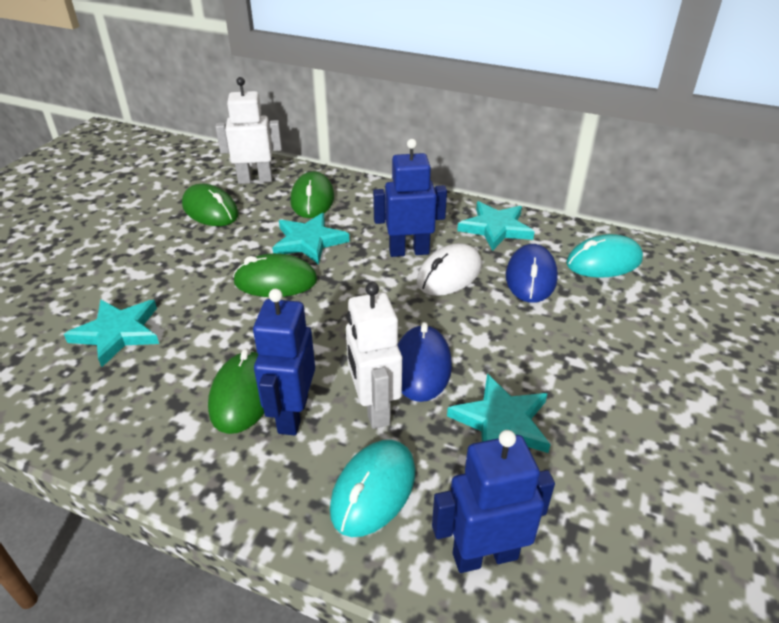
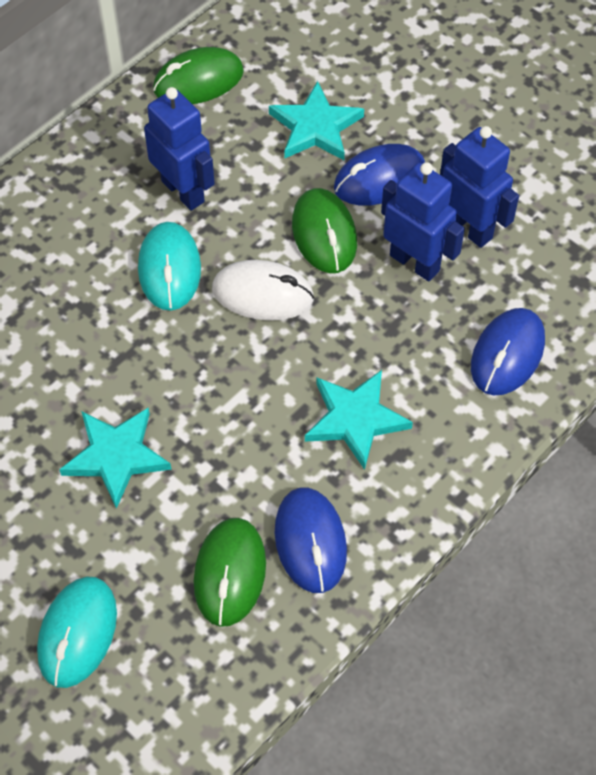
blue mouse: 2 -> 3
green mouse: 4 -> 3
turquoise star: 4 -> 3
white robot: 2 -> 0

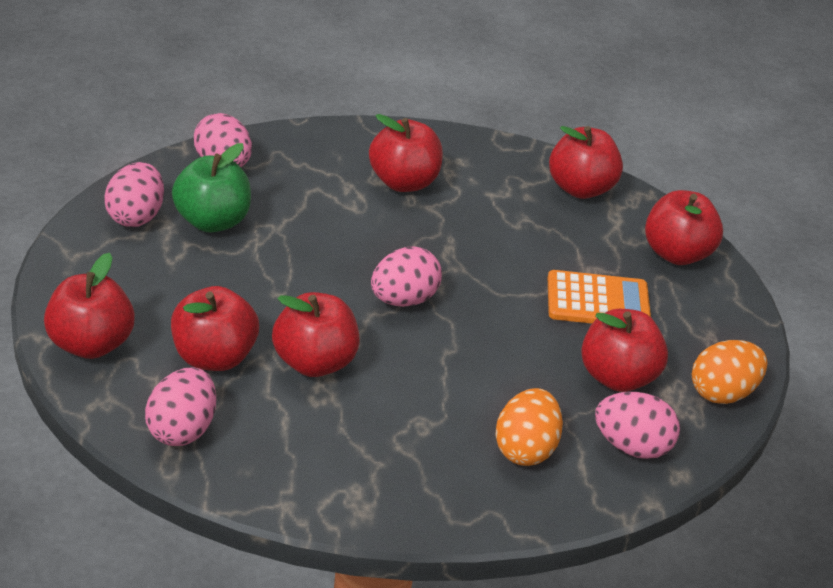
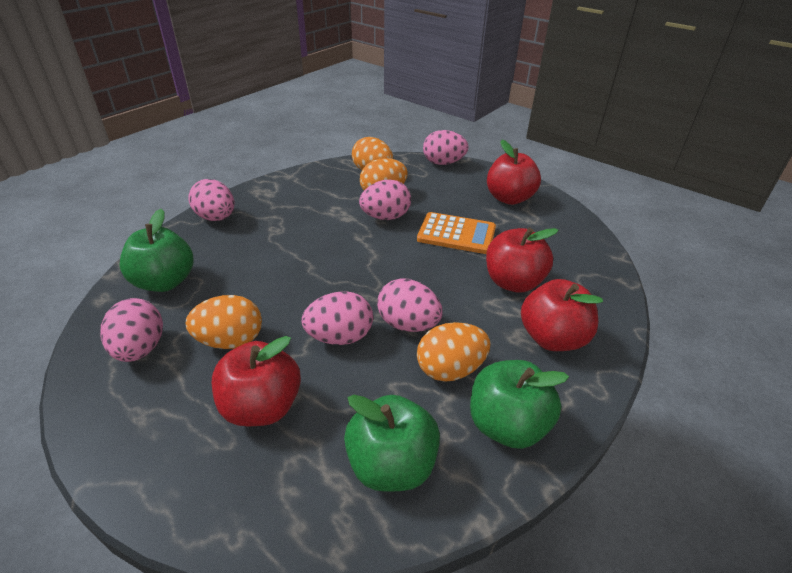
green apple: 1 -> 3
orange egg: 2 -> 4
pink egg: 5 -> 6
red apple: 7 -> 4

• • • • •

Exercise prompt: Everything in the listing is to be returned word for word, except the pictures.

Response to this exercise:
blue mouse: 2 -> 3
green mouse: 4 -> 3
turquoise star: 4 -> 3
white robot: 2 -> 0

green apple: 1 -> 3
orange egg: 2 -> 4
pink egg: 5 -> 6
red apple: 7 -> 4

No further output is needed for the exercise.